Starting at the first entry, print everything through the last exactly.
┄┄┄┄┄┄┄┄┄┄┄┄┄┄┄┄┄┄┄┄
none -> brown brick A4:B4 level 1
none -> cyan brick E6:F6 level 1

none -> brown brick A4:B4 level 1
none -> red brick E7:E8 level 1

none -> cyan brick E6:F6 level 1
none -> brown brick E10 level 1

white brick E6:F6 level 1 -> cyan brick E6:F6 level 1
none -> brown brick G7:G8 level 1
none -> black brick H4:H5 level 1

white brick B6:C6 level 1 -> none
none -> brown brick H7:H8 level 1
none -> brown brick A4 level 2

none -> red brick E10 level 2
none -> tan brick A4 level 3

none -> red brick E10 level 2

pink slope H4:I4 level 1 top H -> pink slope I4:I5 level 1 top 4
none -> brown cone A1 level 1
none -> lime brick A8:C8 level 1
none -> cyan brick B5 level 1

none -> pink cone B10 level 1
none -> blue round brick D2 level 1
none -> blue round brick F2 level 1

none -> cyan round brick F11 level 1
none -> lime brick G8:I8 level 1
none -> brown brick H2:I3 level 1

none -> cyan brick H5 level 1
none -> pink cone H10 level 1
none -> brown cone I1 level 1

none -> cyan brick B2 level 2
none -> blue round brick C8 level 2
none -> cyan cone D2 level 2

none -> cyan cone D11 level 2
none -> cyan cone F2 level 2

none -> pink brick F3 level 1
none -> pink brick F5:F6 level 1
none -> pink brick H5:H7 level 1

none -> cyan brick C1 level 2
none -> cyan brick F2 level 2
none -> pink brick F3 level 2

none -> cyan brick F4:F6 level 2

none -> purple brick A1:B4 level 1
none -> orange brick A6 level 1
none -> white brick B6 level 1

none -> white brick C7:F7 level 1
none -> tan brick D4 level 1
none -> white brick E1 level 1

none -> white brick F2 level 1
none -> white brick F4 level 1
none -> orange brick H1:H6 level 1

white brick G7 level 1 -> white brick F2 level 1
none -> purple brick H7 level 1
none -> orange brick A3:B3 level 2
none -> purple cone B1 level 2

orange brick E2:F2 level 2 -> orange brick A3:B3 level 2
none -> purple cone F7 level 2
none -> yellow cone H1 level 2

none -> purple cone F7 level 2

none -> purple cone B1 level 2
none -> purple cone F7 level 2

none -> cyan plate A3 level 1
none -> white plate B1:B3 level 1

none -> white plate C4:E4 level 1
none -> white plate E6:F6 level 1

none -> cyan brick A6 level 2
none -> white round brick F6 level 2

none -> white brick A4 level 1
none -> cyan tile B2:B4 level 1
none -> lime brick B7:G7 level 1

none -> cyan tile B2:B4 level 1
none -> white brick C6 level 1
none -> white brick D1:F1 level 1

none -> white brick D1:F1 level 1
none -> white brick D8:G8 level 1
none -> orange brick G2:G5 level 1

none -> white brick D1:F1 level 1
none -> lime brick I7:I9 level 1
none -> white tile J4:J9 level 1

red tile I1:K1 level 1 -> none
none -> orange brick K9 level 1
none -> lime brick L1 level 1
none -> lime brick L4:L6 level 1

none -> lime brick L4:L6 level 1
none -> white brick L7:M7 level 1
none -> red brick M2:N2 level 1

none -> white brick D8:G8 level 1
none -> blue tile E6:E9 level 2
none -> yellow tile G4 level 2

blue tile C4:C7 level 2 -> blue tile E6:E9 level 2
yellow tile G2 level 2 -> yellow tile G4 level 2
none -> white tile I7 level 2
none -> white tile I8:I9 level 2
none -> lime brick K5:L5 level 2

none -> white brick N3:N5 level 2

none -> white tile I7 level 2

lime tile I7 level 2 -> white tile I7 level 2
┄┄┄┄┄┄┄┄┄┄┄┄┄┄┄┄┄┄┄┄
▶ [Answer below]
none -> brown brick A4:B4 level 1
none -> cyan brick E6:F6 level 1

none -> brown brick A4:B4 level 1
none -> red brick E7:E8 level 1

none -> cyan brick E6:F6 level 1
none -> brown brick E10 level 1

white brick E6:F6 level 1 -> cyan brick E6:F6 level 1
none -> brown brick G7:G8 level 1
none -> black brick H4:H5 level 1

white brick B6:C6 level 1 -> none
none -> brown brick H7:H8 level 1
none -> brown brick A4 level 2

none -> red brick E10 level 2
none -> tan brick A4 level 3

none -> red brick E10 level 2

pink slope H4:I4 level 1 top H -> pink slope I4:I5 level 1 top 4
none -> brown cone A1 level 1
none -> lime brick A8:C8 level 1
none -> cyan brick B5 level 1

none -> pink cone B10 level 1
none -> blue round brick D2 level 1
none -> blue round brick F2 level 1

none -> cyan round brick F11 level 1
none -> lime brick G8:I8 level 1
none -> brown brick H2:I3 level 1

none -> cyan brick H5 level 1
none -> pink cone H10 level 1
none -> brown cone I1 level 1

none -> cyan brick B2 level 2
none -> blue round brick C8 level 2
none -> cyan cone D2 level 2

none -> cyan cone D11 level 2
none -> cyan cone F2 level 2

none -> pink brick F3 level 1
none -> pink brick F5:F6 level 1
none -> pink brick H5:H7 level 1

none -> cyan brick C1 level 2
none -> cyan brick F2 level 2
none -> pink brick F3 level 2

none -> cyan brick F4:F6 level 2

none -> purple brick A1:B4 level 1
none -> orange brick A6 level 1
none -> white brick B6 level 1

none -> white brick C7:F7 level 1
none -> tan brick D4 level 1
none -> white brick E1 level 1

none -> white brick F2 level 1
none -> white brick F4 level 1
none -> orange brick H1:H6 level 1

white brick G7 level 1 -> white brick F2 level 1
none -> purple brick H7 level 1
none -> orange brick A3:B3 level 2
none -> purple cone B1 level 2

orange brick E2:F2 level 2 -> orange brick A3:B3 level 2
none -> purple cone F7 level 2
none -> yellow cone H1 level 2

none -> purple cone F7 level 2

none -> purple cone B1 level 2
none -> purple cone F7 level 2

none -> cyan plate A3 level 1
none -> white plate B1:B3 level 1

none -> white plate C4:E4 level 1
none -> white plate E6:F6 level 1

none -> cyan brick A6 level 2
none -> white round brick F6 level 2

none -> white brick A4 level 1
none -> cyan tile B2:B4 level 1
none -> lime brick B7:G7 level 1

none -> cyan tile B2:B4 level 1
none -> white brick C6 level 1
none -> white brick D1:F1 level 1

none -> white brick D1:F1 level 1
none -> white brick D8:G8 level 1
none -> orange brick G2:G5 level 1

none -> white brick D1:F1 level 1
none -> lime brick I7:I9 level 1
none -> white tile J4:J9 level 1

red tile I1:K1 level 1 -> none
none -> orange brick K9 level 1
none -> lime brick L1 level 1
none -> lime brick L4:L6 level 1

none -> lime brick L4:L6 level 1
none -> white brick L7:M7 level 1
none -> red brick M2:N2 level 1

none -> white brick D8:G8 level 1
none -> blue tile E6:E9 level 2
none -> yellow tile G4 level 2

blue tile C4:C7 level 2 -> blue tile E6:E9 level 2
yellow tile G2 level 2 -> yellow tile G4 level 2
none -> white tile I7 level 2
none -> white tile I8:I9 level 2
none -> lime brick K5:L5 level 2

none -> white brick N3:N5 level 2

none -> white tile I7 level 2

lime tile I7 level 2 -> white tile I7 level 2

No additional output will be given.